Work order: Search the listing below for the line containing "C201: 220uF (plus +9V, minus GND) -> none". From there through the line containing "IC218: XOR 74HC86", transcribe every line exactly, both ends included.

*** Opening Extracted records ***

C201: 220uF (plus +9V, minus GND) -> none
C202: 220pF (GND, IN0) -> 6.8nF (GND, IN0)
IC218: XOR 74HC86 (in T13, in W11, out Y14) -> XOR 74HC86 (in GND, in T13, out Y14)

*** Closing Extracted records ***
*** Opening Extracted records ***

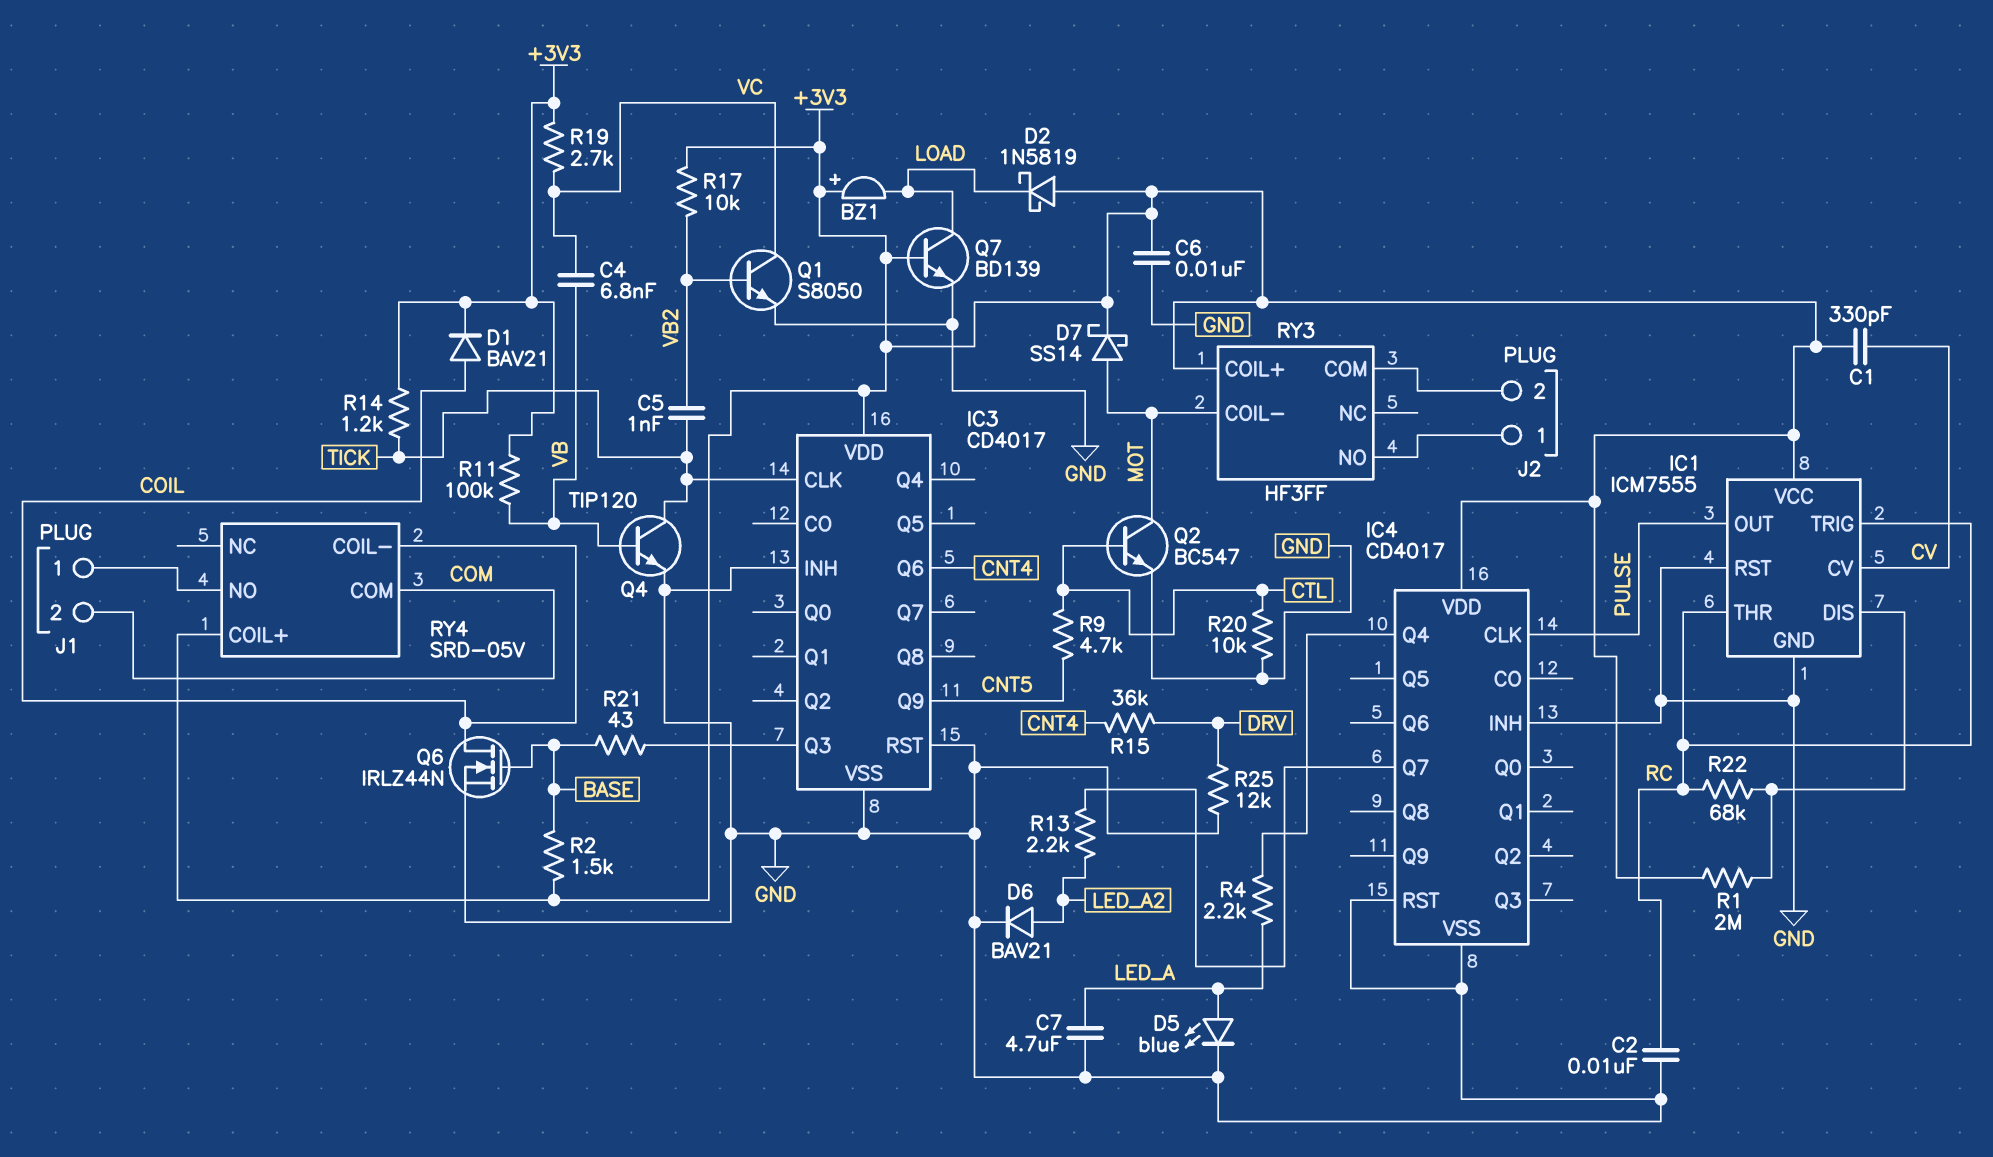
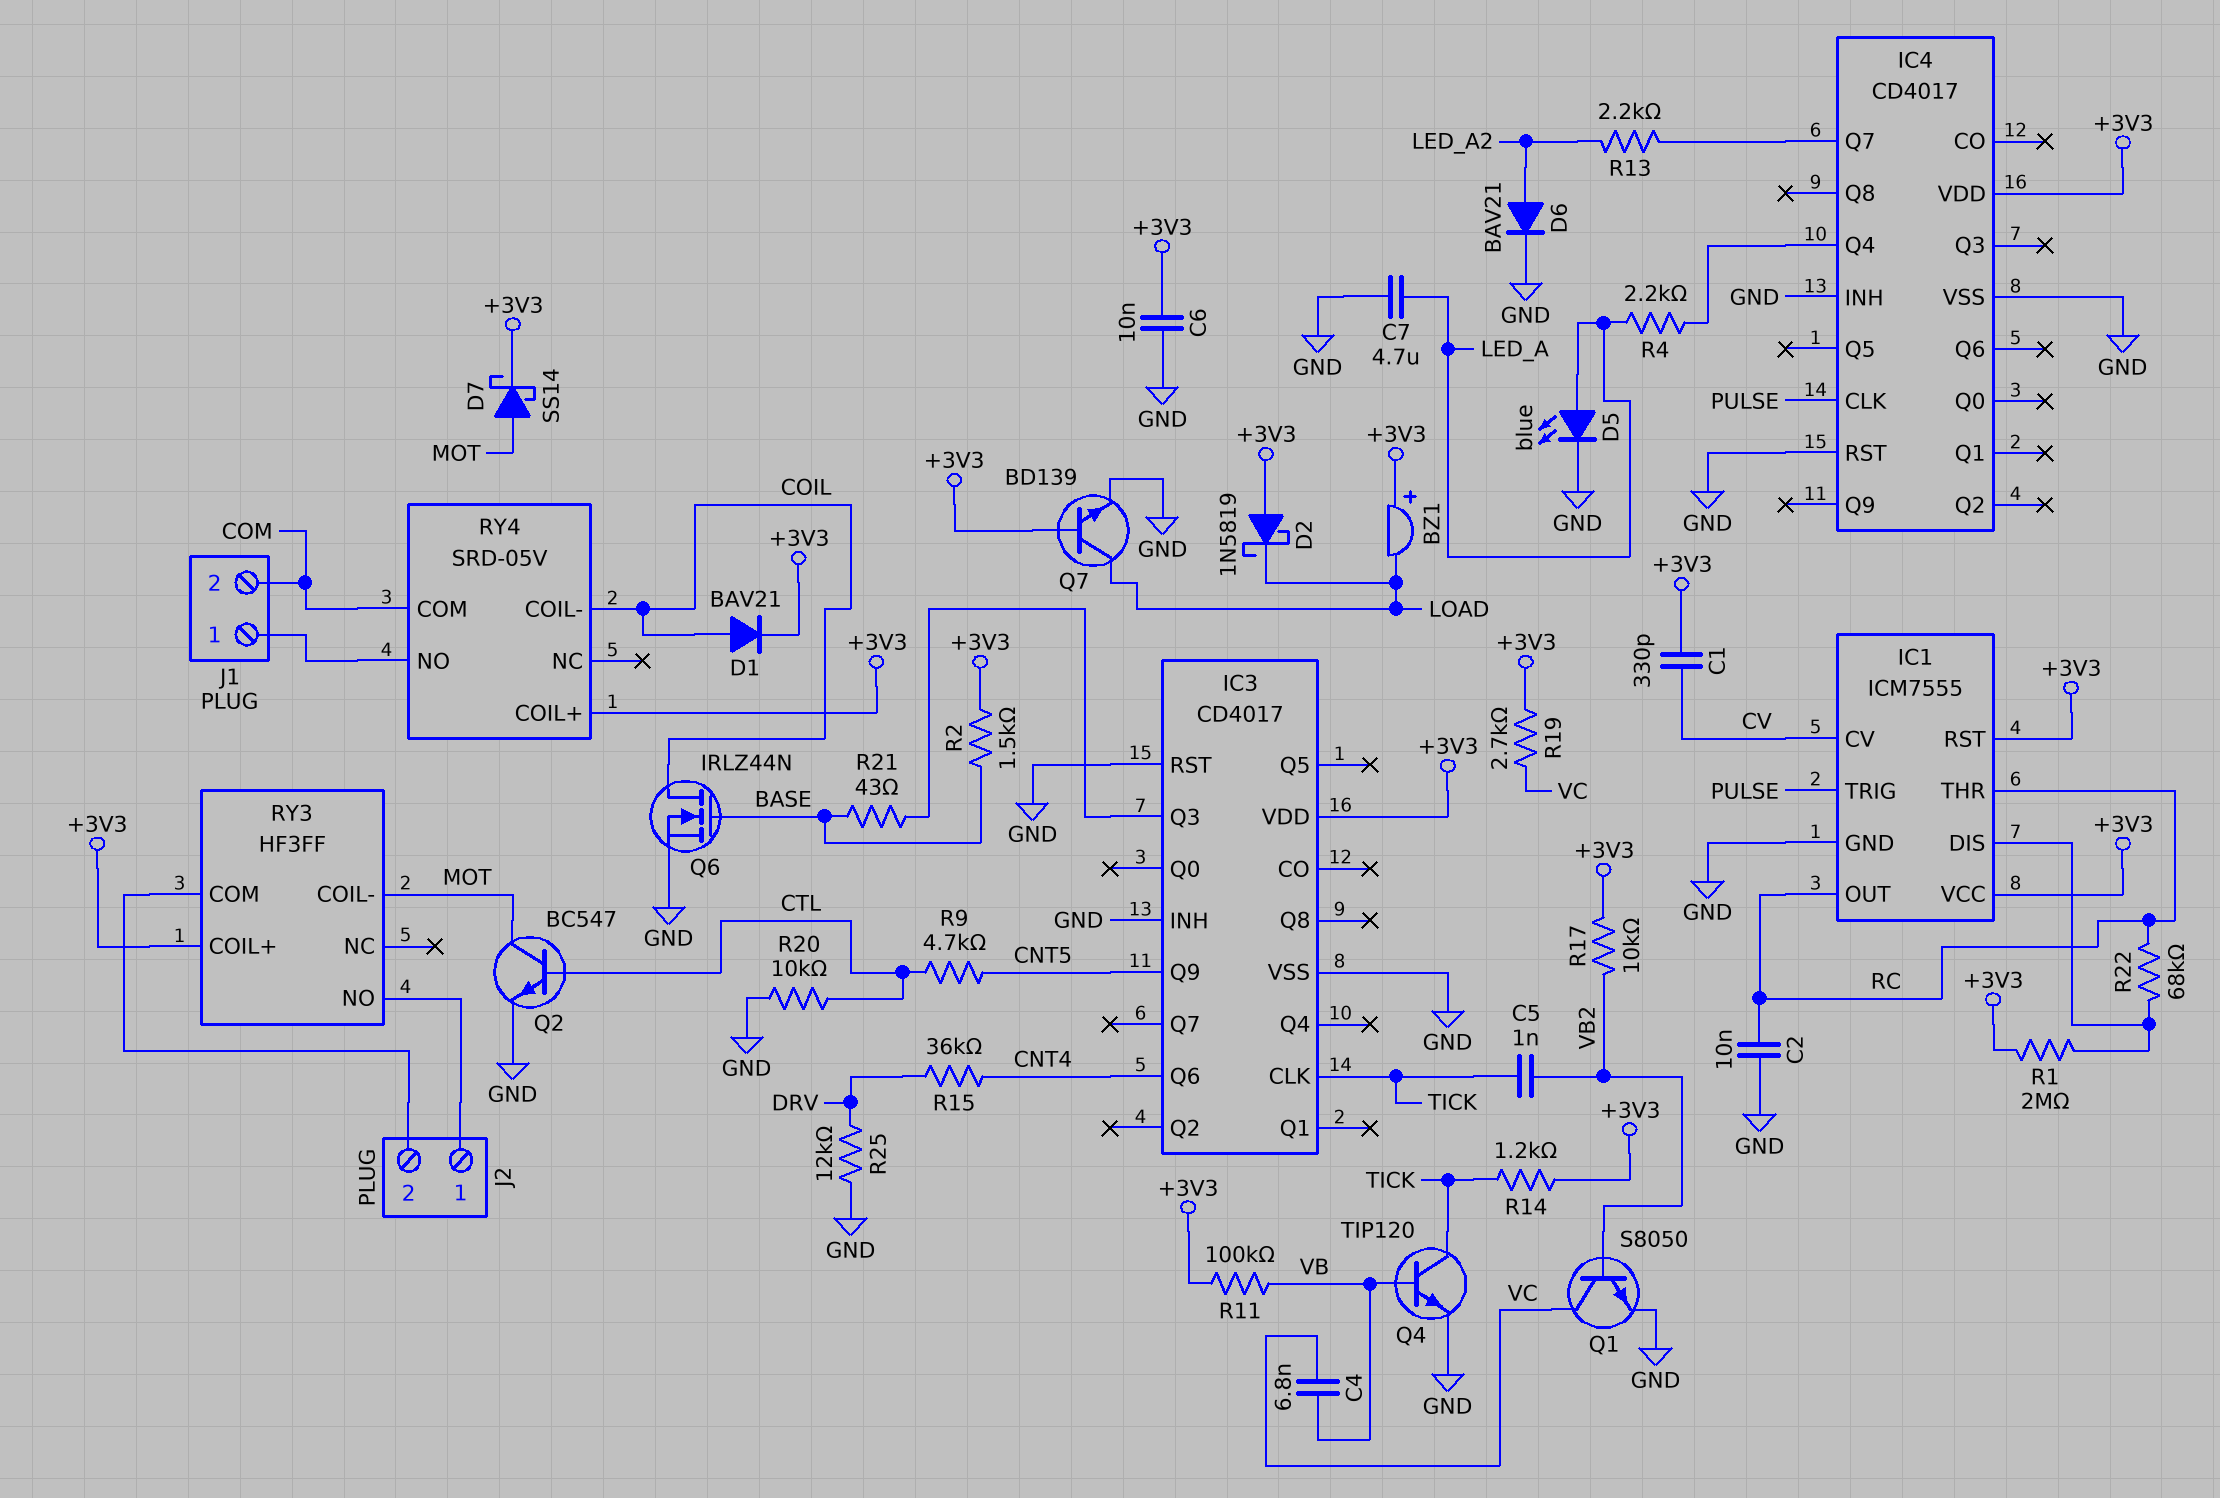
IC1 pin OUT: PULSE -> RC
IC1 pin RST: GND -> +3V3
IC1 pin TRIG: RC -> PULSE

*** Closing Extracted records ***

Your solution:
C201: 220uF (plus +9V, minus GND) -> none
C202: 220pF (GND, IN0) -> 6.8nF (GND, IN0)
IC218: XOR 74HC86 (in T13, in W11, out Y14) -> XOR 74HC86 (in GND, in T13, out Y14)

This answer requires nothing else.